Locate each line holding the string "stroma" and copy it.

_ _ _

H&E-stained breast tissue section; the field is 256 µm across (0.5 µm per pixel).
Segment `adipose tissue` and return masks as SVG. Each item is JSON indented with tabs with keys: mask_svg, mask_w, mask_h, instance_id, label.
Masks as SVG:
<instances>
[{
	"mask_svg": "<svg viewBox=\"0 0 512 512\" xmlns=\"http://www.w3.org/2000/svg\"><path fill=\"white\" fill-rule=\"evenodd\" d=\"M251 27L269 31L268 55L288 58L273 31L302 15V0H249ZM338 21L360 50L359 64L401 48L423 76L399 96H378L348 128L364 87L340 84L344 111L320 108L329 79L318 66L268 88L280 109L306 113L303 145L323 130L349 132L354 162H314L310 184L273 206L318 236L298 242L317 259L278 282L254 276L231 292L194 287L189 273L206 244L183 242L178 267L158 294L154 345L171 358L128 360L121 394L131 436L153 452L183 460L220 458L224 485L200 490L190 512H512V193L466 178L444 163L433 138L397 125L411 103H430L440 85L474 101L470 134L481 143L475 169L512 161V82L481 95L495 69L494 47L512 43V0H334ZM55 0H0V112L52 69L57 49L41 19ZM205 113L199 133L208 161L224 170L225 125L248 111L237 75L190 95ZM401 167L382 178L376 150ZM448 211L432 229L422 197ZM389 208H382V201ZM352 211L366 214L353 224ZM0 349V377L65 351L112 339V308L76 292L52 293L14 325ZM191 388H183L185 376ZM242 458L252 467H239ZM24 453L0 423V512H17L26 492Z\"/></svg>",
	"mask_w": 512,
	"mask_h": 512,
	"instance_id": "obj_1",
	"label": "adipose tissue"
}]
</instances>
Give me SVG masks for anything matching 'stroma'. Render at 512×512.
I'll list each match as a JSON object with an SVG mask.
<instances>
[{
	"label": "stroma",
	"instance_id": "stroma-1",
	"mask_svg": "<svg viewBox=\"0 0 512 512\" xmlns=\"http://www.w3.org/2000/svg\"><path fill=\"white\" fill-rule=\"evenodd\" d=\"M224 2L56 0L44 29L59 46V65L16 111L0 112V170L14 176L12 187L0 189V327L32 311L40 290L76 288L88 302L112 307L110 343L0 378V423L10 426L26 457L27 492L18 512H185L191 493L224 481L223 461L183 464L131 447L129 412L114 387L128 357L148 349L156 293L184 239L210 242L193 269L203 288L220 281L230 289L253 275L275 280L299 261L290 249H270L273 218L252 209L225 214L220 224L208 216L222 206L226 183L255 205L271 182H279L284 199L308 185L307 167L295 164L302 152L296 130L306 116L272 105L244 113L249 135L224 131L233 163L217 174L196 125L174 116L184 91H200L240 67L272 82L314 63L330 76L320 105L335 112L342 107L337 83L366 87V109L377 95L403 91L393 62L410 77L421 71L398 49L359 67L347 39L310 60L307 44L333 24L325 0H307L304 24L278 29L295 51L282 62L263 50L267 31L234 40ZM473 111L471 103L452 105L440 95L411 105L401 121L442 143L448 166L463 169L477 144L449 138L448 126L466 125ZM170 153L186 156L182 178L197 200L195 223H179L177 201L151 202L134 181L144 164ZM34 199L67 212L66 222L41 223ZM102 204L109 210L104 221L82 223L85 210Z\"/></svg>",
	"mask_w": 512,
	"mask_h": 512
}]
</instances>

_ _ _

→ Task response
Give me SVG masks for anything matching 'stroma'. Render at 512×512.
	"label": "stroma",
	"instance_id": "stroma-1",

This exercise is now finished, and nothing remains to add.